Start of Records for processing

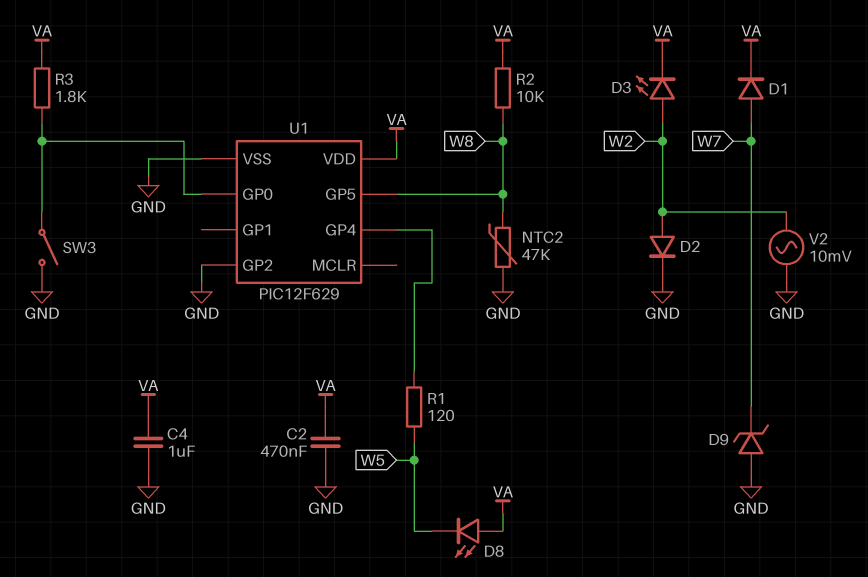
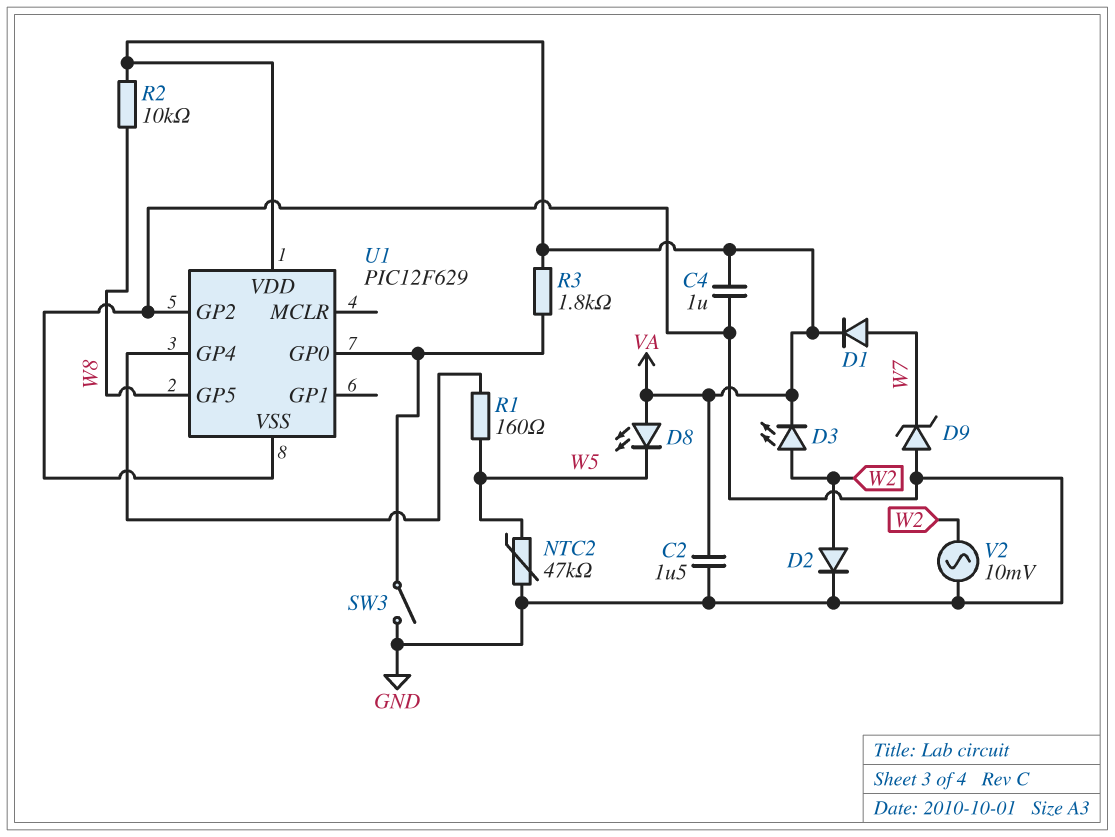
C2: 470nF (GND, VA) -> 1.5uF (GND, VA)
NTC2: 47k (GND, W8) -> 47k (GND, W5)
R1: 120 (U1/GP4, W5) -> 160 (U1/GP4, W5)

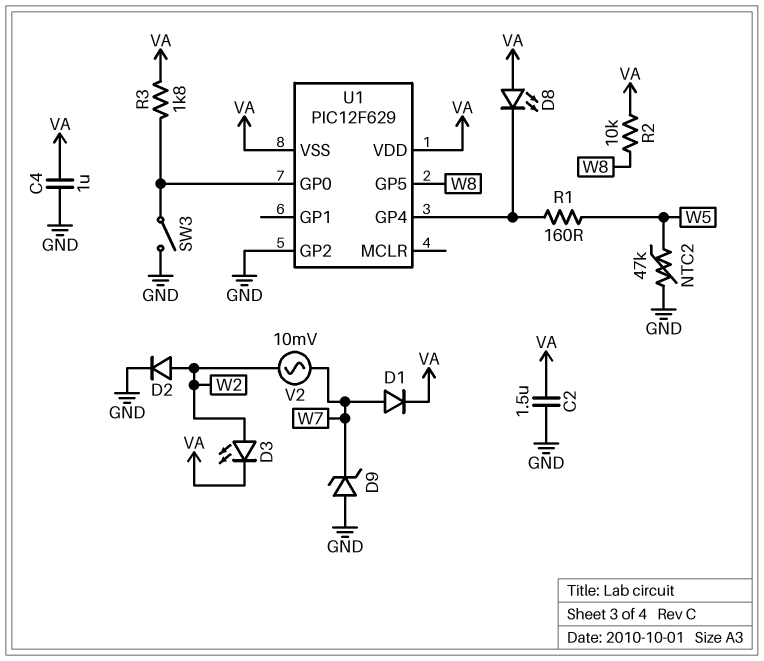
D8: LED (A VA, K W5) -> LED (A VA, K U1/GP4)
U1 pin VSS: GND -> VA
V2: AC 10mV (GND, W2) -> AC 10mV (W2, W7)

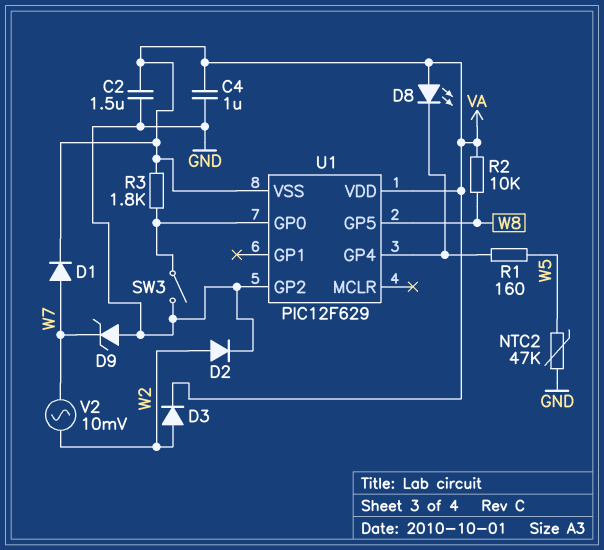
D3: LED (A W2, K VA) -> diode (A W2, K VA)

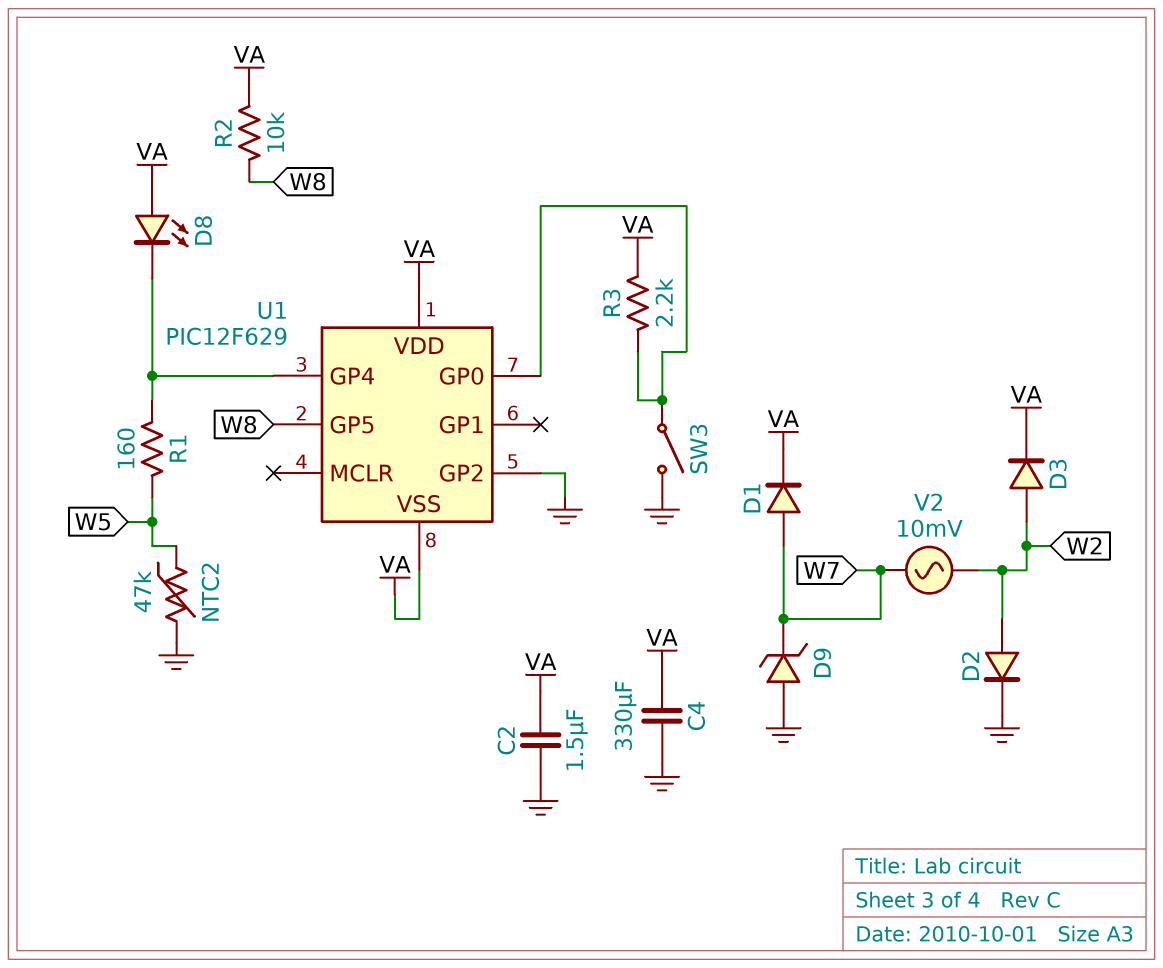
C4: 1uF (GND, VA) -> 330uF (GND, VA)
R3: 1.8k (U1/GP0, VA) -> 2.2k (U1/GP0, VA)

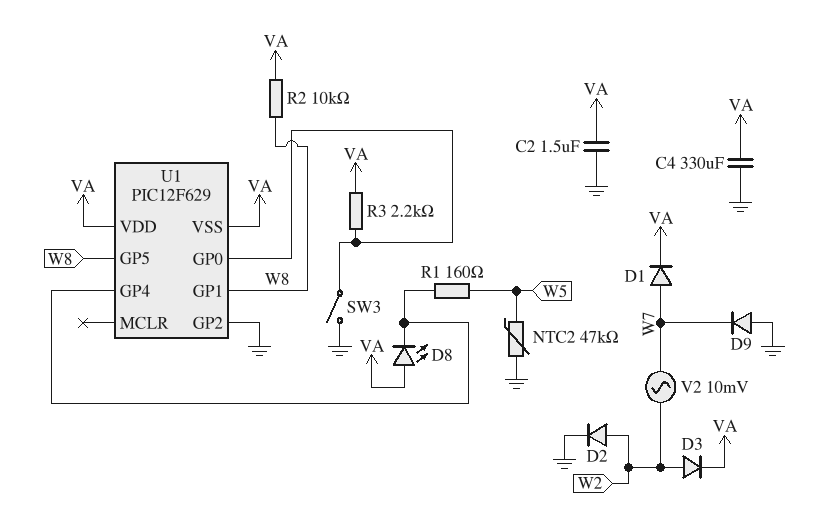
D9: zener (A GND, K W7) -> diode (A GND, K W7)
U1 pin GP1: none -> W8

End of Records for processing

Your task —
Every entry must be retyped exactly, with the pictures removed.

Response to this task —
C2: 470nF (GND, VA) -> 1.5uF (GND, VA)
NTC2: 47k (GND, W8) -> 47k (GND, W5)
R1: 120 (U1/GP4, W5) -> 160 (U1/GP4, W5)

D8: LED (A VA, K W5) -> LED (A VA, K U1/GP4)
U1 pin VSS: GND -> VA
V2: AC 10mV (GND, W2) -> AC 10mV (W2, W7)

D3: LED (A W2, K VA) -> diode (A W2, K VA)

C4: 1uF (GND, VA) -> 330uF (GND, VA)
R3: 1.8k (U1/GP0, VA) -> 2.2k (U1/GP0, VA)

D9: zener (A GND, K W7) -> diode (A GND, K W7)
U1 pin GP1: none -> W8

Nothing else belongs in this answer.